— What to produce —
Could you transcribe every record below exactly as written, leaving out any pictures?

[Data — start]

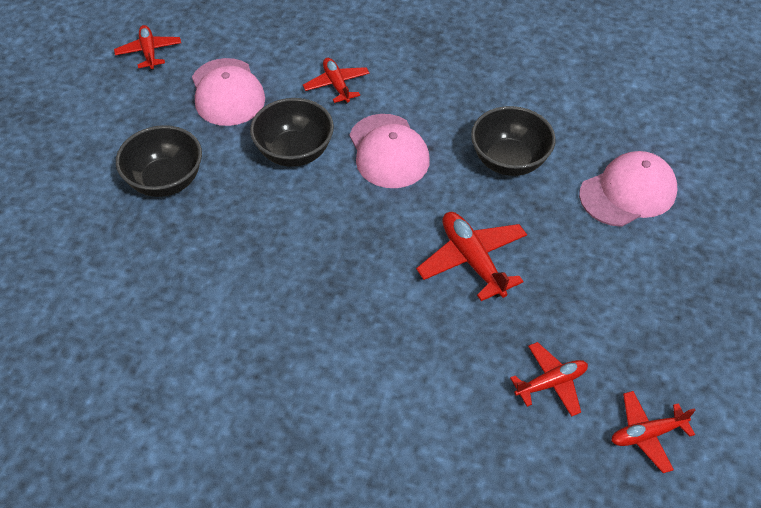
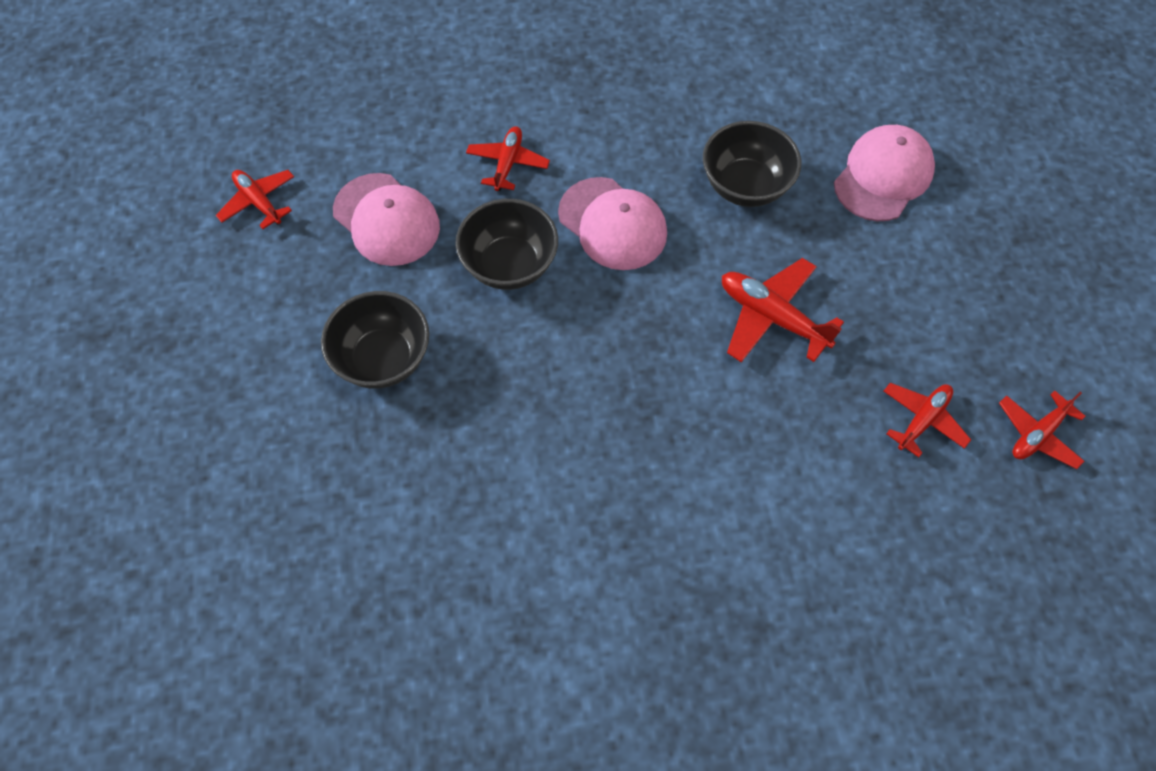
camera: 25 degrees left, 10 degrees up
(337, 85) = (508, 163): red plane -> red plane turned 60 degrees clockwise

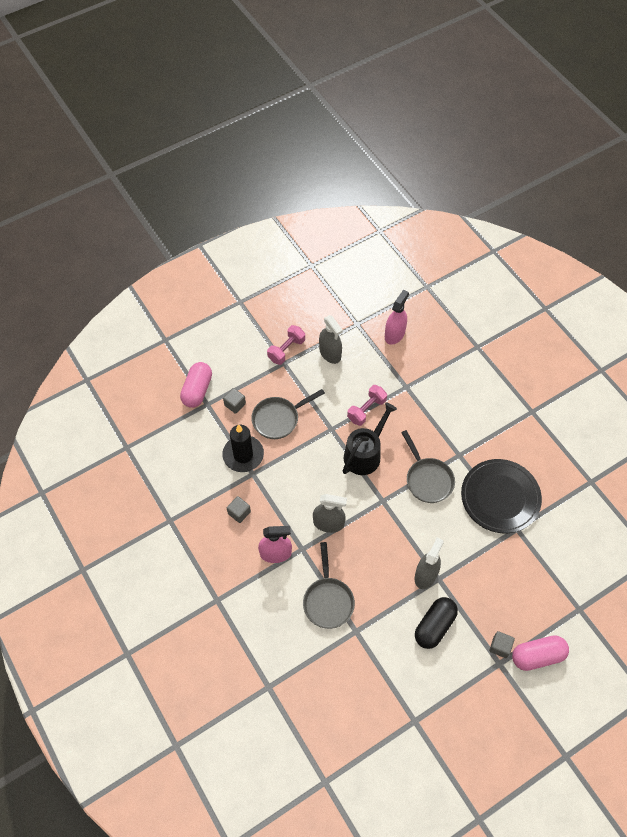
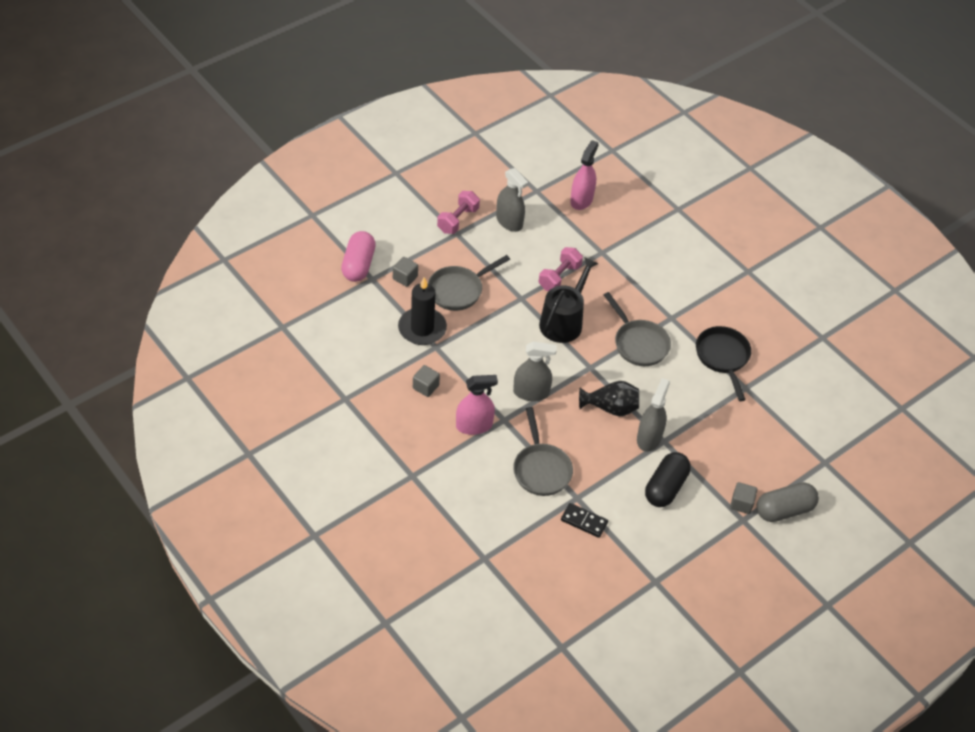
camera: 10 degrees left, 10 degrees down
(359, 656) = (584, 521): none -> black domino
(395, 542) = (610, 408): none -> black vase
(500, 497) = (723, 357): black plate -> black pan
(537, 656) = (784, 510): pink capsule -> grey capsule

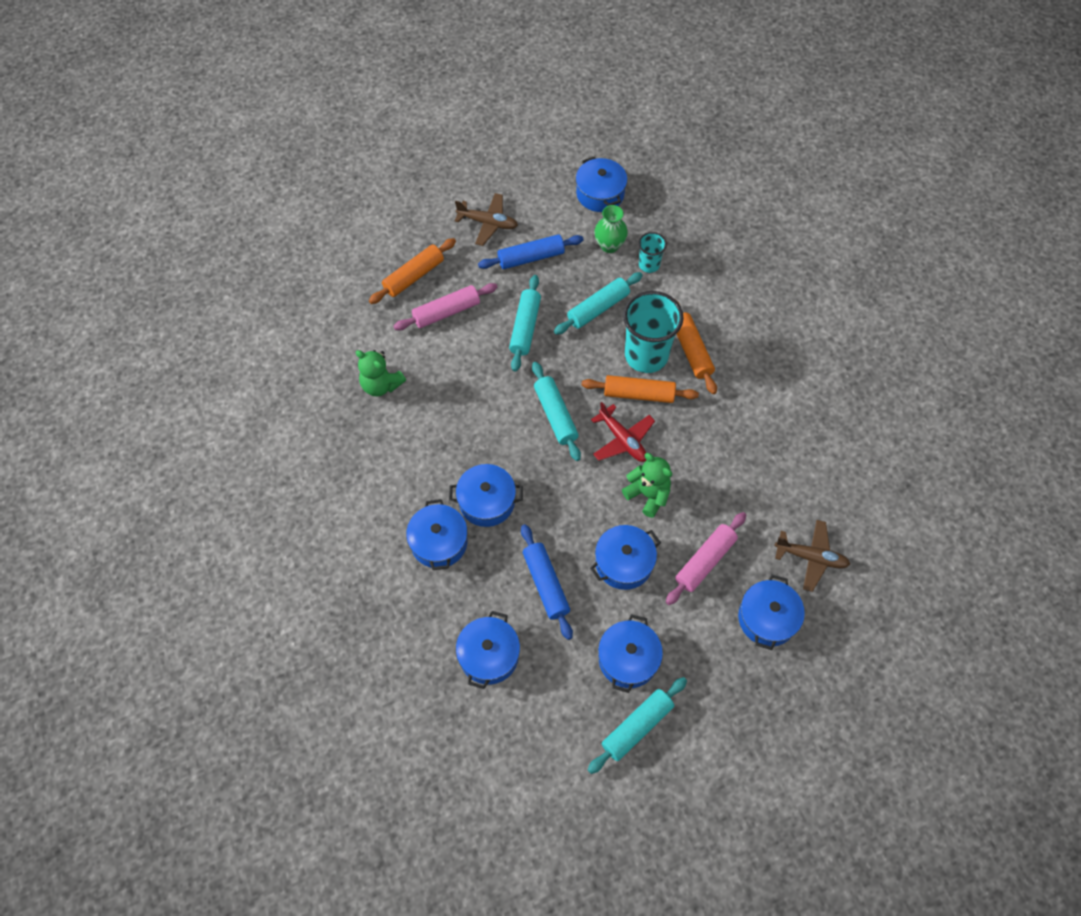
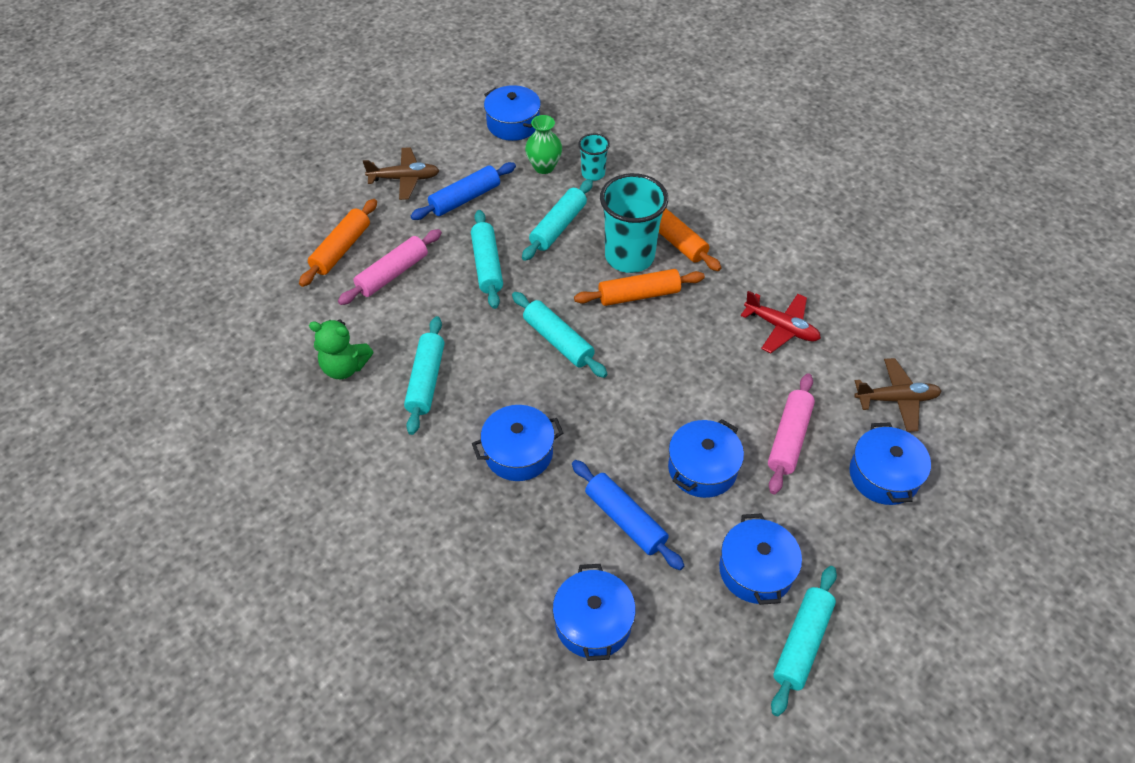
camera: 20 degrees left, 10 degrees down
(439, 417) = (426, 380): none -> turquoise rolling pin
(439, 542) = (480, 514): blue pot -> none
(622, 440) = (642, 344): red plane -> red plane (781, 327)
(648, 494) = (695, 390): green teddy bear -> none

[Data — finish]

— The answer —
camera: 25 degrees left, 10 degrees up
(337, 85) = (508, 163): red plane -> red plane turned 60 degrees clockwise

camera: 10 degrees left, 10 degrees down
(359, 656) = (584, 521): none -> black domino
(395, 542) = (610, 408): none -> black vase
(500, 497) = (723, 357): black plate -> black pan
(537, 656) = (784, 510): pink capsule -> grey capsule

camera: 20 degrees left, 10 degrees down
(439, 417) = (426, 380): none -> turquoise rolling pin
(439, 542) = (480, 514): blue pot -> none
(622, 440) = (642, 344): red plane -> red plane (781, 327)
(648, 494) = (695, 390): green teddy bear -> none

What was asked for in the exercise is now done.